▶ **Work instructions**
Using the records below, copy out exactly the line that contains "KEYS pin K3: D25 -> D26" and every line that follows it, up to and including the last, and no others.

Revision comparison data
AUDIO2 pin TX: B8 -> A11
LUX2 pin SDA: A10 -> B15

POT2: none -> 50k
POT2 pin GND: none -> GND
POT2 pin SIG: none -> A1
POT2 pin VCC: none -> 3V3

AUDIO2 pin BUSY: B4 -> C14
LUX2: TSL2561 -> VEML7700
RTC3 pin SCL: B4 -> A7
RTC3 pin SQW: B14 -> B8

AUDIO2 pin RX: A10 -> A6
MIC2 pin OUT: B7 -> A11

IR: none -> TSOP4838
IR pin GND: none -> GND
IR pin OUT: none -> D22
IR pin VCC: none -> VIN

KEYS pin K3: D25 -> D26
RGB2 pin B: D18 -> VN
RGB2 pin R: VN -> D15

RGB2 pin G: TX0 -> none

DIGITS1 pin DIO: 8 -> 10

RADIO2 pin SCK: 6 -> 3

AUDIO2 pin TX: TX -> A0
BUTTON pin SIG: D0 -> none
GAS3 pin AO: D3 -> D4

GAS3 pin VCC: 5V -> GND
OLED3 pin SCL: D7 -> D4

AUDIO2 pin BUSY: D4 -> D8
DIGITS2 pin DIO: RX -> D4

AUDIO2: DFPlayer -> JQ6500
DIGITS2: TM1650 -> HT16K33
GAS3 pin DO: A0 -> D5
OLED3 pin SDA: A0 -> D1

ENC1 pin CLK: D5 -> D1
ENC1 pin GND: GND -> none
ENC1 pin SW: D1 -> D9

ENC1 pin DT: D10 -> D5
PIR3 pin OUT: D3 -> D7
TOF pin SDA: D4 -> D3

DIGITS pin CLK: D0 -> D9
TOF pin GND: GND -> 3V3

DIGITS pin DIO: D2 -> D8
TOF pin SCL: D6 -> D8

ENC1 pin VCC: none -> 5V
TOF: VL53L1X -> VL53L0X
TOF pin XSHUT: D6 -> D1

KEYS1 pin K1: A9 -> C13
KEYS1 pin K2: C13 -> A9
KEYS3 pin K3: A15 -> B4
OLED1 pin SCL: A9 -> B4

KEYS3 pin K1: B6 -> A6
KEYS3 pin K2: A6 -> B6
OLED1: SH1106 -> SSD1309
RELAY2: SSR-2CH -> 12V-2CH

▶ **Result**
KEYS pin K3: D25 -> D26
RGB2 pin B: D18 -> VN
RGB2 pin R: VN -> D15

RGB2 pin G: TX0 -> none

DIGITS1 pin DIO: 8 -> 10

RADIO2 pin SCK: 6 -> 3

AUDIO2 pin TX: TX -> A0
BUTTON pin SIG: D0 -> none
GAS3 pin AO: D3 -> D4

GAS3 pin VCC: 5V -> GND
OLED3 pin SCL: D7 -> D4

AUDIO2 pin BUSY: D4 -> D8
DIGITS2 pin DIO: RX -> D4

AUDIO2: DFPlayer -> JQ6500
DIGITS2: TM1650 -> HT16K33
GAS3 pin DO: A0 -> D5
OLED3 pin SDA: A0 -> D1

ENC1 pin CLK: D5 -> D1
ENC1 pin GND: GND -> none
ENC1 pin SW: D1 -> D9

ENC1 pin DT: D10 -> D5
PIR3 pin OUT: D3 -> D7
TOF pin SDA: D4 -> D3

DIGITS pin CLK: D0 -> D9
TOF pin GND: GND -> 3V3

DIGITS pin DIO: D2 -> D8
TOF pin SCL: D6 -> D8

ENC1 pin VCC: none -> 5V
TOF: VL53L1X -> VL53L0X
TOF pin XSHUT: D6 -> D1

KEYS1 pin K1: A9 -> C13
KEYS1 pin K2: C13 -> A9
KEYS3 pin K3: A15 -> B4
OLED1 pin SCL: A9 -> B4

KEYS3 pin K1: B6 -> A6
KEYS3 pin K2: A6 -> B6
OLED1: SH1106 -> SSD1309
RELAY2: SSR-2CH -> 12V-2CH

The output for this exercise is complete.